What is required: Task for the records below: count the lines that contain the word "turned" and give only that number.

Supplied information:
§ §
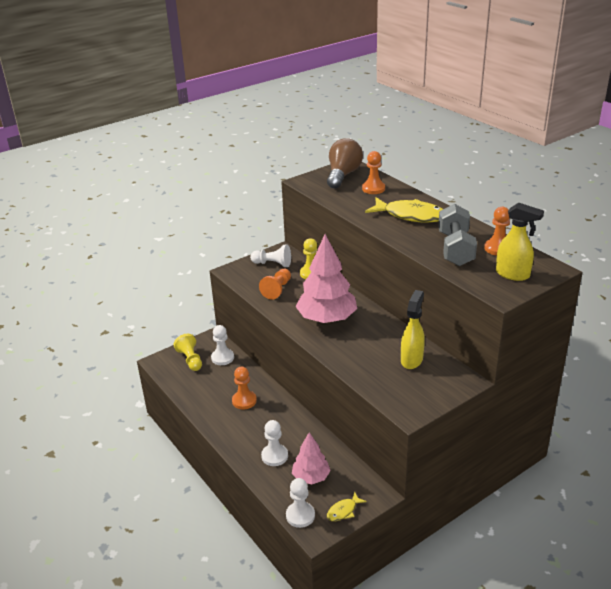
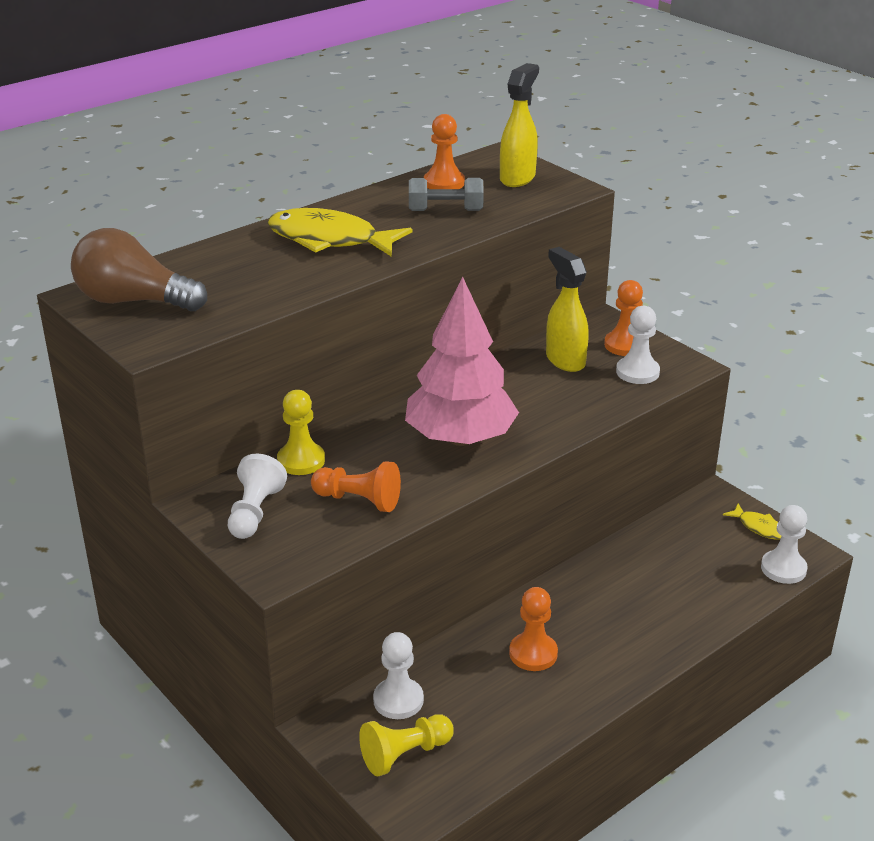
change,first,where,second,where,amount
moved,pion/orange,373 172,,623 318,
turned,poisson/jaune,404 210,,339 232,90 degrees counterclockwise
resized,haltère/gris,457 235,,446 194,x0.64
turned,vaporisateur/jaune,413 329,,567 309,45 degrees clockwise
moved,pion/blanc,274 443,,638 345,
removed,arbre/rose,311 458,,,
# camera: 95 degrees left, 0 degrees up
§ §
Final answer: 2